- Action item
Select every line containing the word "round" from the material, and copy those lines.

- Study material
········

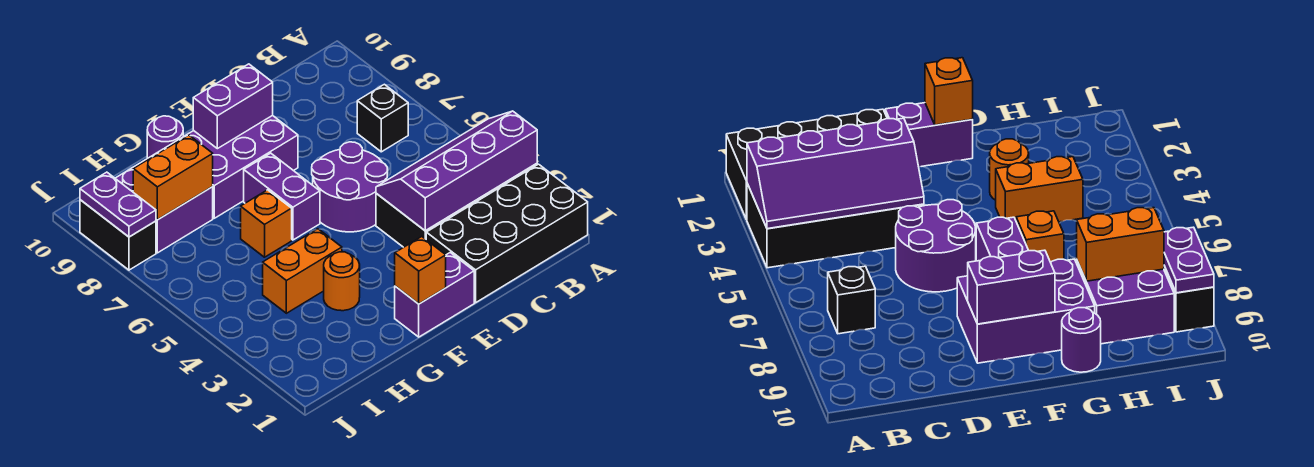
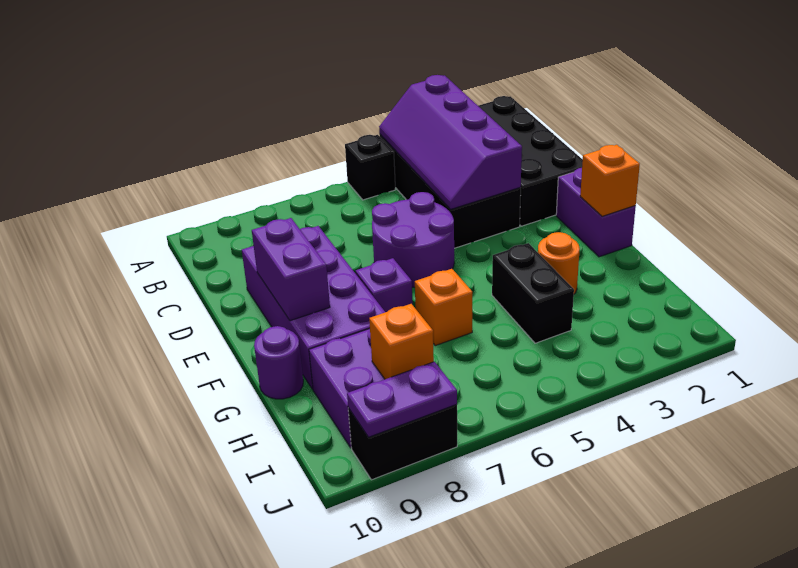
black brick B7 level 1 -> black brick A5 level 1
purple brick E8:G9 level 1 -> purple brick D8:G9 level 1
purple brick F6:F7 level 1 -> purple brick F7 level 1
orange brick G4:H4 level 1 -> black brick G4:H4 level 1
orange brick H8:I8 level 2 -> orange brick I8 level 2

········

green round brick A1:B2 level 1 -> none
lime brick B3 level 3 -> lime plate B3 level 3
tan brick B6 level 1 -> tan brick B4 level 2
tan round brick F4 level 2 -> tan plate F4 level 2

········

- Exercise result
green round brick A1:B2 level 1 -> none
tan round brick F4 level 2 -> tan plate F4 level 2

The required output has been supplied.